Supplied material —
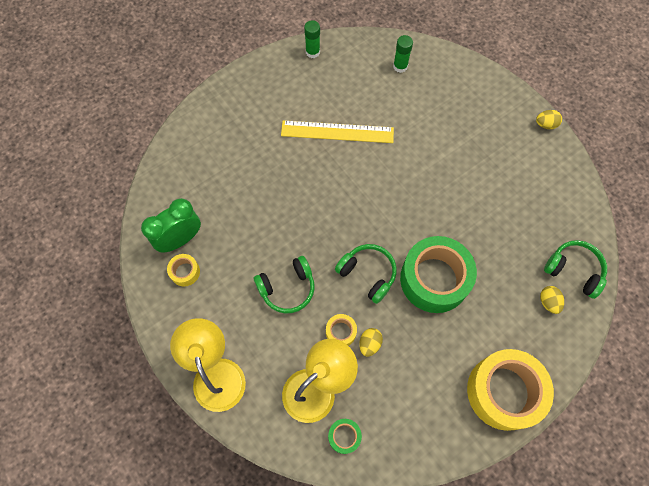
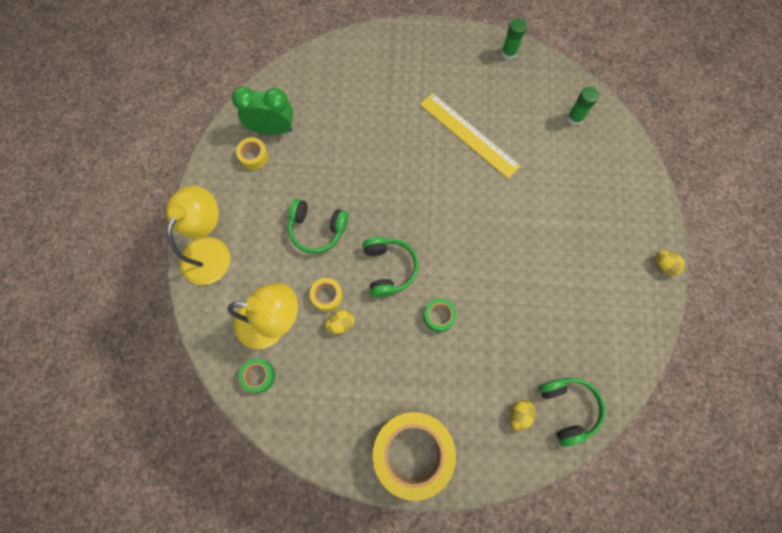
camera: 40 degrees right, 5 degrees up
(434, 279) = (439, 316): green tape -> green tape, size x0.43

==

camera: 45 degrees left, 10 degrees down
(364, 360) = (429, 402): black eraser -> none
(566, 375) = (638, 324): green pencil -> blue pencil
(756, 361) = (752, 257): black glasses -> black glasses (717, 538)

* * *

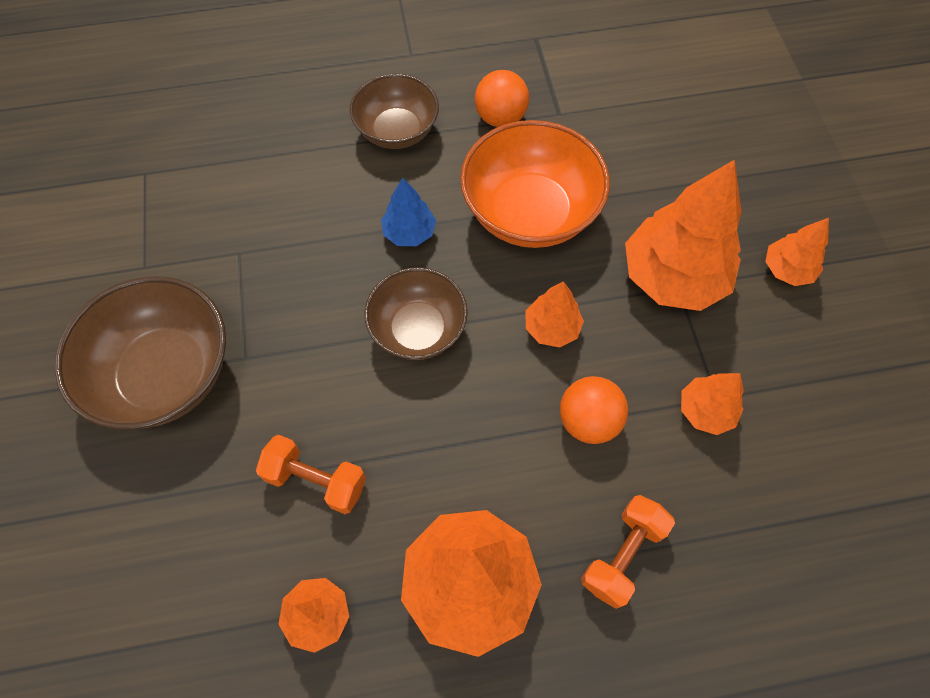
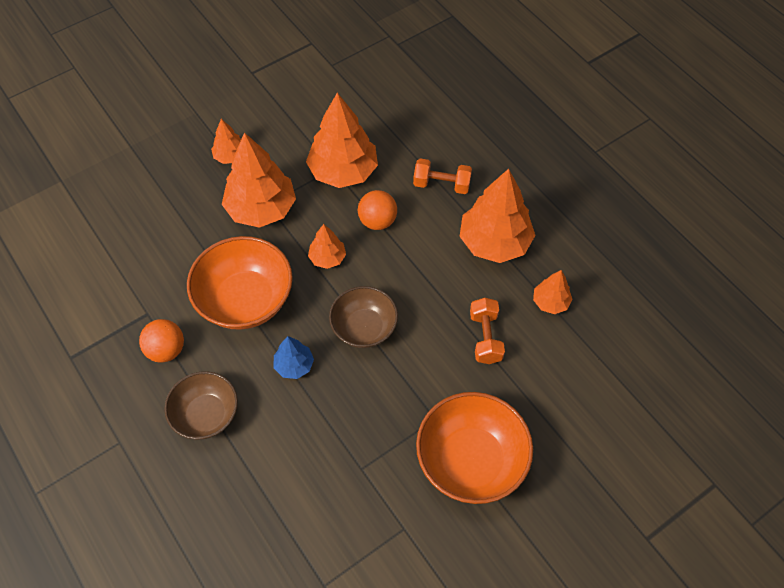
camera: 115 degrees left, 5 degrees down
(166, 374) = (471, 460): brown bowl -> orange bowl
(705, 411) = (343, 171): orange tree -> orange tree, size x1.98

Task prompt —
Repeat, exactly as they stand above, the lines from the line with "camera: 40 degrees right, 5 degrees up" to the line with "(434, 279) = (439, 316): green", both lines included.

Response to the exercise —
camera: 40 degrees right, 5 degrees up
(434, 279) = (439, 316): green tape -> green tape, size x0.43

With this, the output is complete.